In the entries below, find the line with "U1 pin P1.2: SIG9 -> none" and the line with "R1: 22k (SIG9, VDD) -> 15k (SIG9, VDD)". Reproduce those two lines and every line between them exactly, and nothing more.

### Input material
──────

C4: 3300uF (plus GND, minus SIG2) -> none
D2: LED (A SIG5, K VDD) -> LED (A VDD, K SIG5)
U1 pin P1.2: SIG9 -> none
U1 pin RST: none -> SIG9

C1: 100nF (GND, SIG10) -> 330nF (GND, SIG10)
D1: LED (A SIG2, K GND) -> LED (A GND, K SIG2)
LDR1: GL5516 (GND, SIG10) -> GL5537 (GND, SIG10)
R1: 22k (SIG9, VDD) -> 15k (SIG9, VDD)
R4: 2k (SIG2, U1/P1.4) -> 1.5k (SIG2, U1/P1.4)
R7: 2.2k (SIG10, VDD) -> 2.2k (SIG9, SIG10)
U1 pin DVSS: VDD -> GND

──────

### Problem solution
U1 pin P1.2: SIG9 -> none
U1 pin RST: none -> SIG9

C1: 100nF (GND, SIG10) -> 330nF (GND, SIG10)
D1: LED (A SIG2, K GND) -> LED (A GND, K SIG2)
LDR1: GL5516 (GND, SIG10) -> GL5537 (GND, SIG10)
R1: 22k (SIG9, VDD) -> 15k (SIG9, VDD)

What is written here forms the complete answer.